When you copy the material below, keep every line exact and drop the pictures.

Exercise data =>
=== Begin Enclosure ===

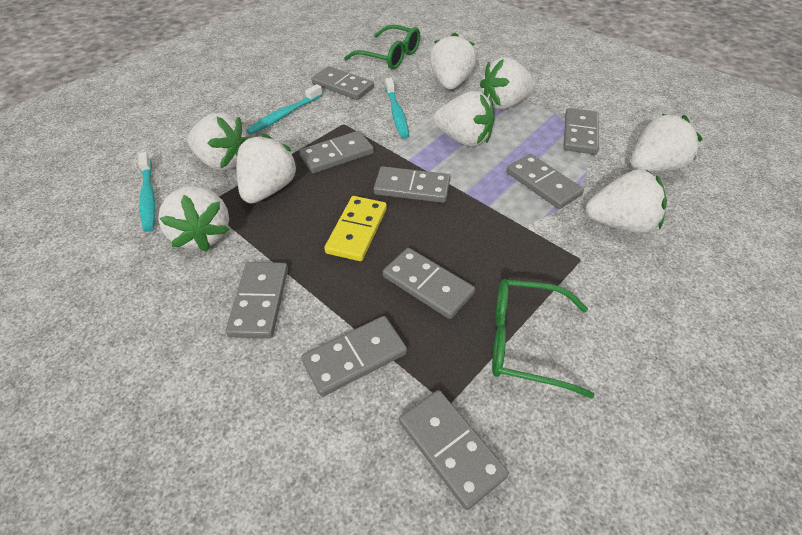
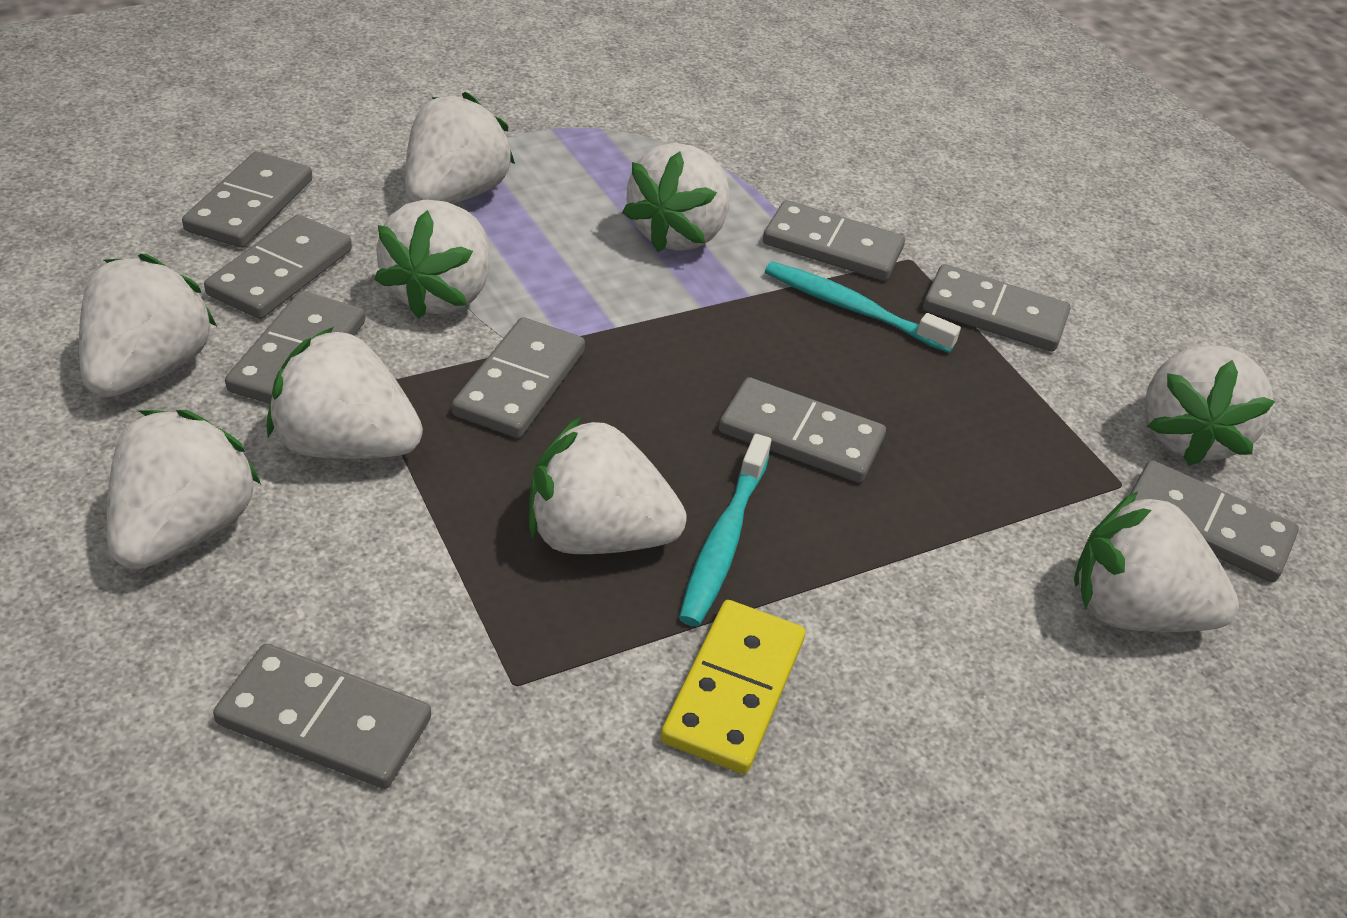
green glasses: 2 -> 0
turquoise toothbrush: 3 -> 2
white strawberry: 8 -> 9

=== End Enclosure ===

Expected output =>
green glasses: 2 -> 0
turquoise toothbrush: 3 -> 2
white strawberry: 8 -> 9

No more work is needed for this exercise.